Records for processing Start Marker
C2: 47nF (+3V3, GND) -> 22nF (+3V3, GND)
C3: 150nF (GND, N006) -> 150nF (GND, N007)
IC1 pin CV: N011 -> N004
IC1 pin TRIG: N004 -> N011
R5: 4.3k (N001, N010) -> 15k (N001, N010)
Records for processing End Marker
Records for processing Start Marker
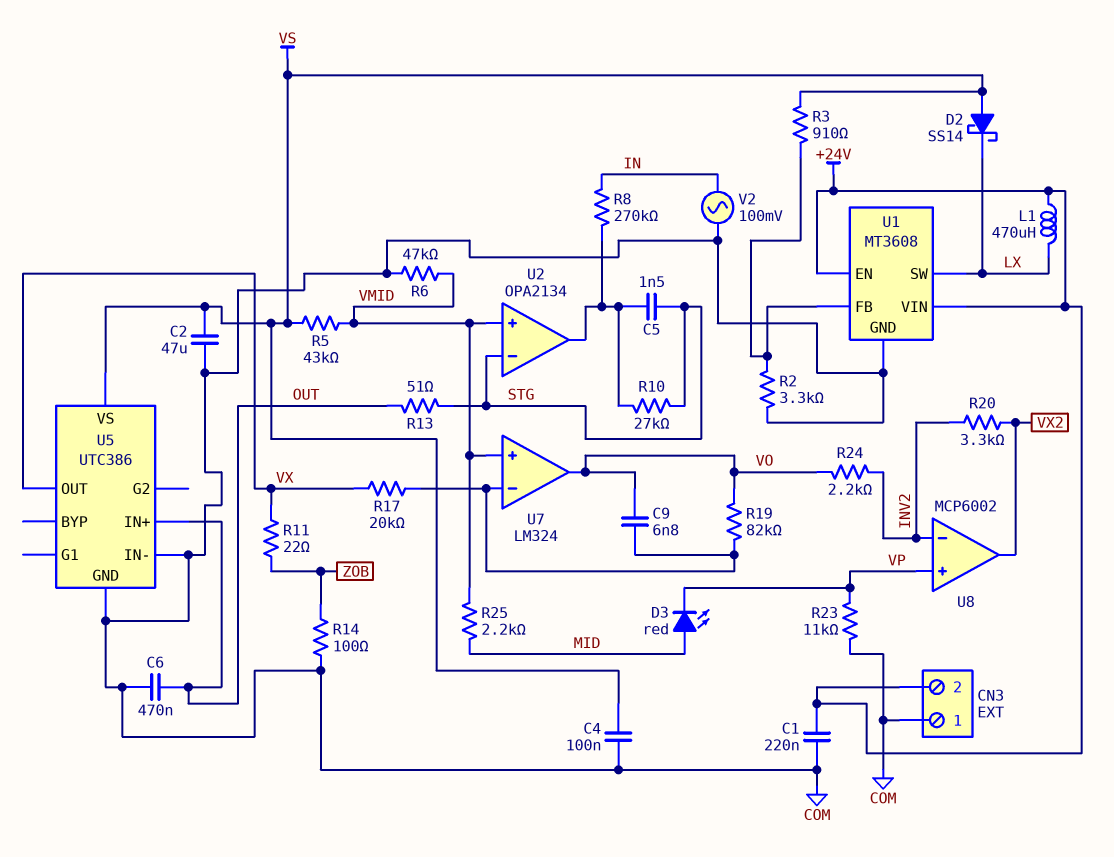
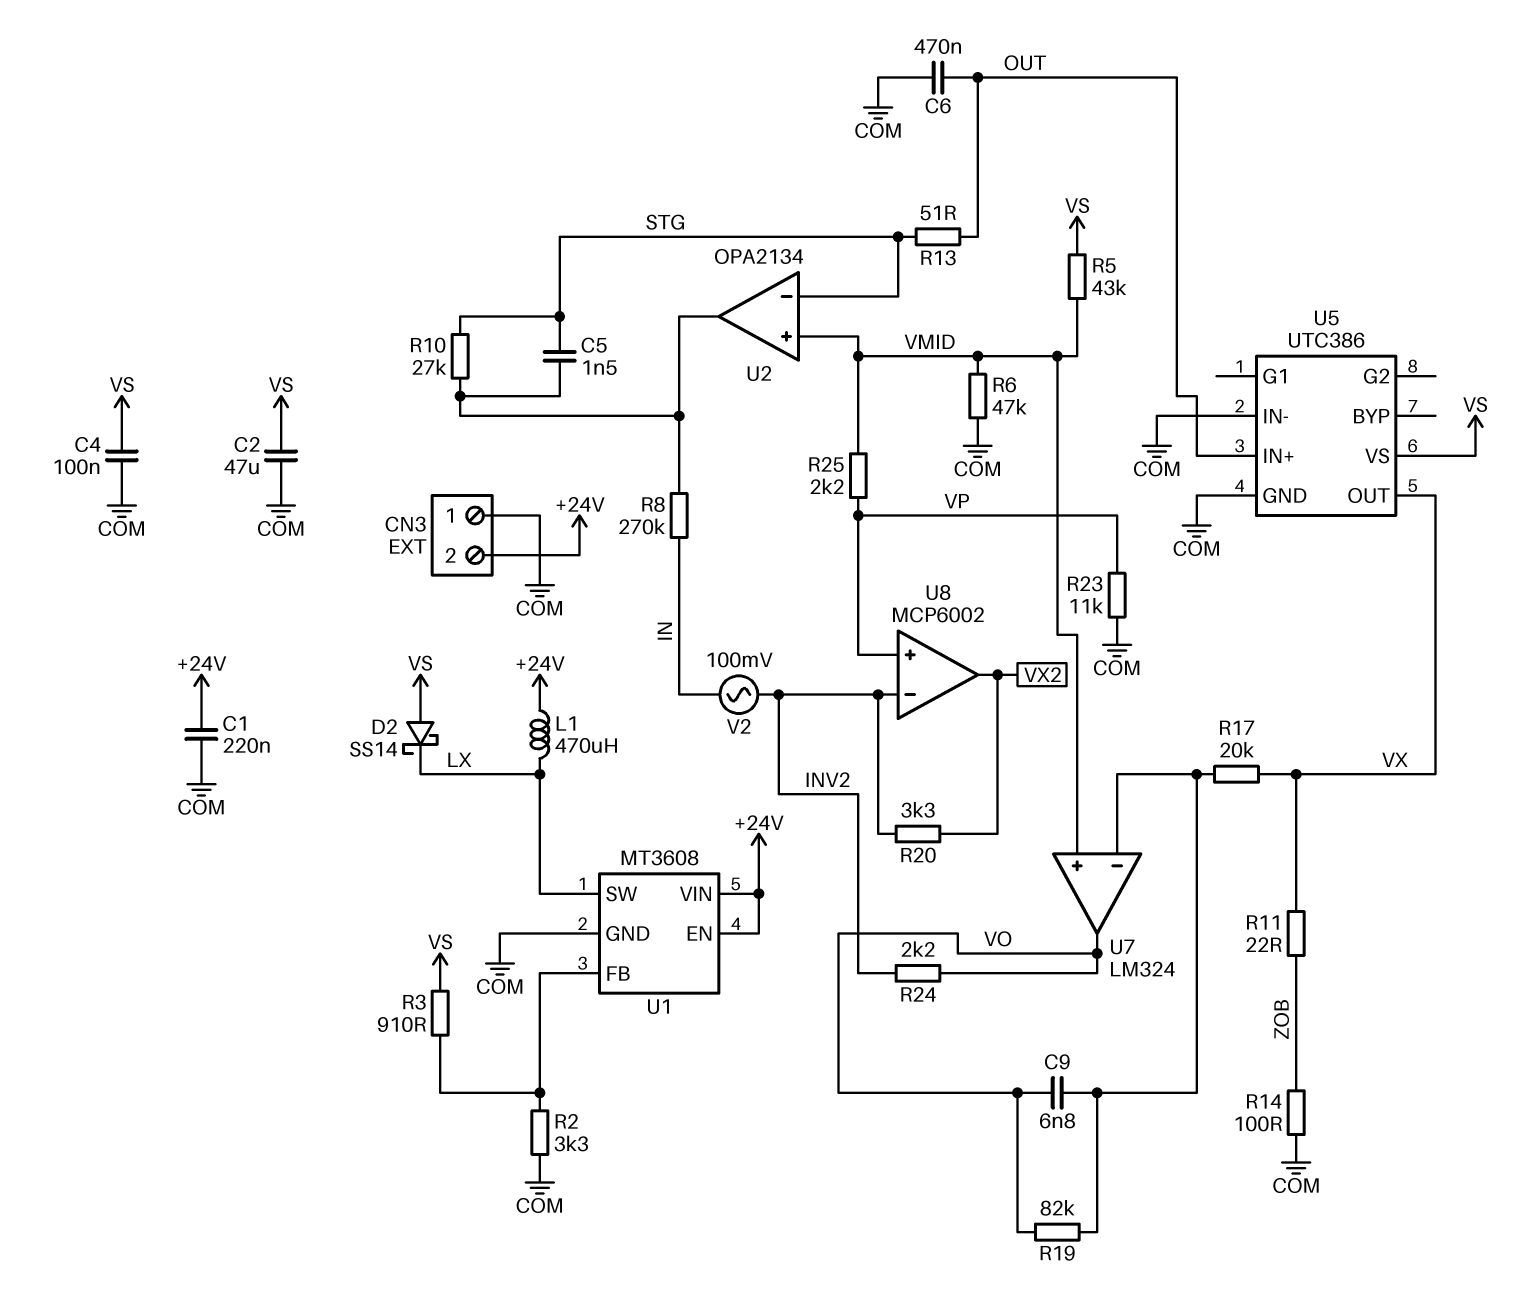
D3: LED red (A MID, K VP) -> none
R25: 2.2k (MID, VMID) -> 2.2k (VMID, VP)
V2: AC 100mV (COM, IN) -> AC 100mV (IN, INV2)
Records for processing End Marker
Records for processing Start Marker
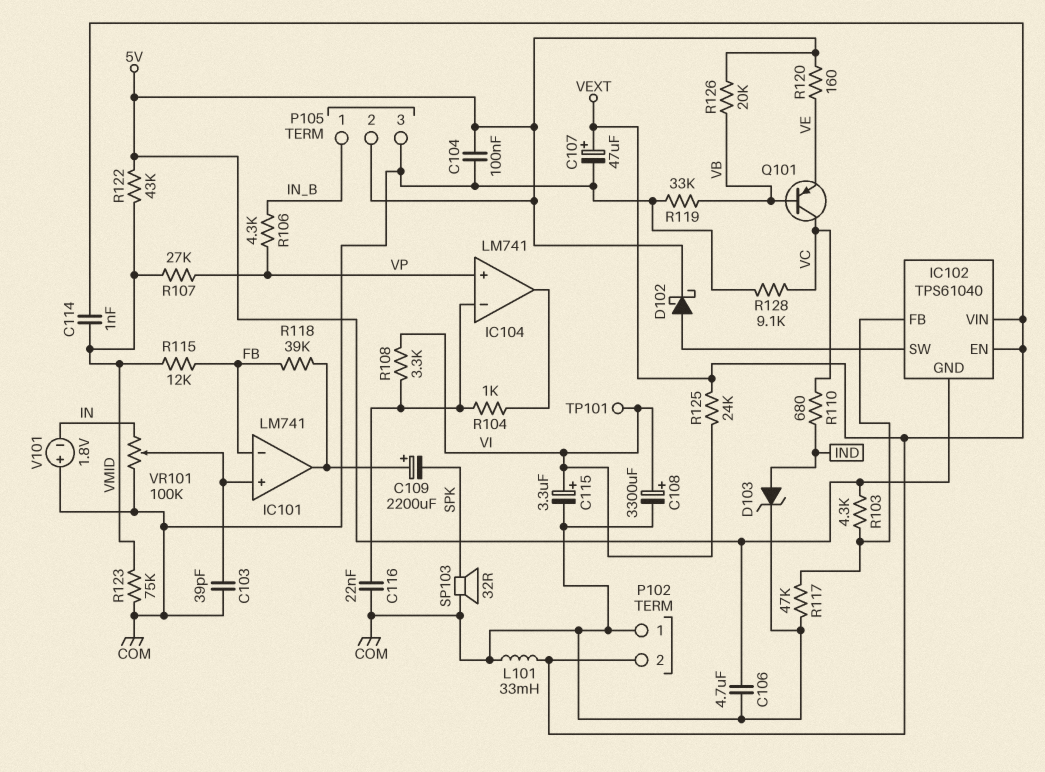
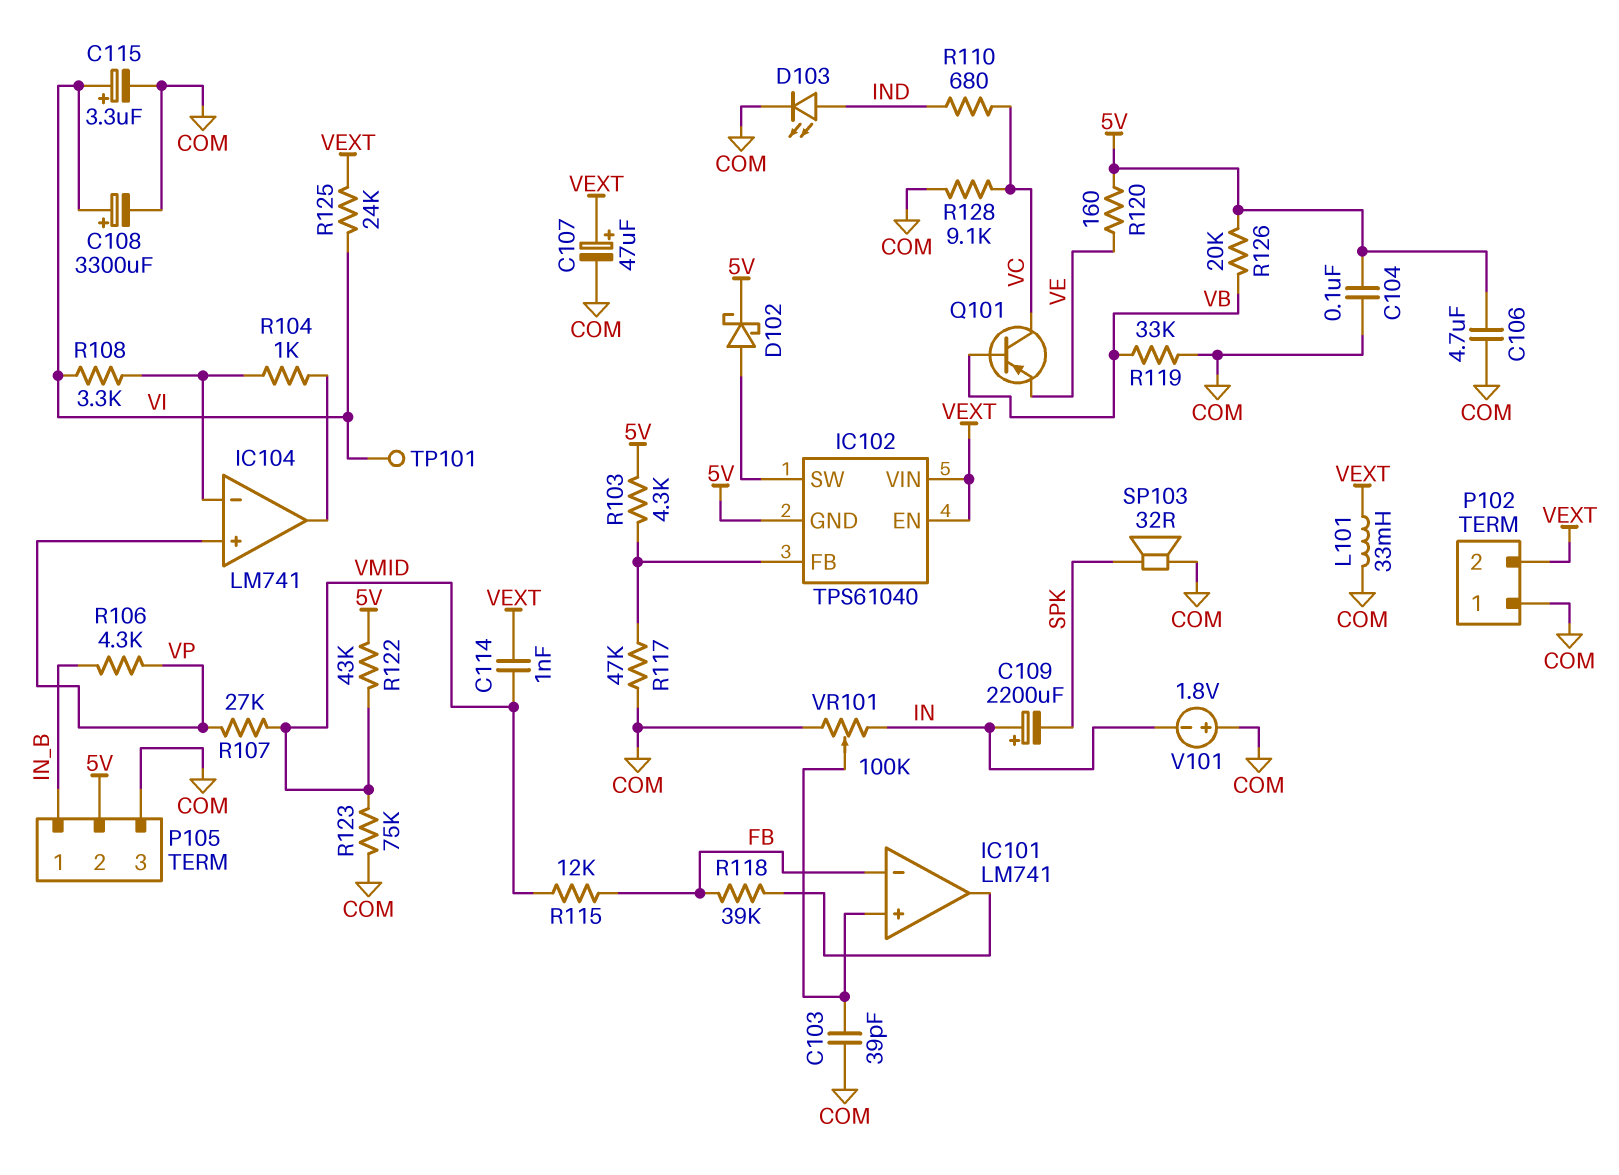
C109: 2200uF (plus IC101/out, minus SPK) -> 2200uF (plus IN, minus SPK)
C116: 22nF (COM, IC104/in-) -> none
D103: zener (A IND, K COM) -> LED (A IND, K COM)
Records for processing End Marker
#### [Work request]
Copy only this part of the entries above: the line with "D3: LED red (A MID, K VP) -> none", the line with "V2: AC 100mV (COM, IN) -> AC 100mV (IN, INV2)", and the lines between, all exactly as written.

#### [Answer to this task]
D3: LED red (A MID, K VP) -> none
R25: 2.2k (MID, VMID) -> 2.2k (VMID, VP)
V2: AC 100mV (COM, IN) -> AC 100mV (IN, INV2)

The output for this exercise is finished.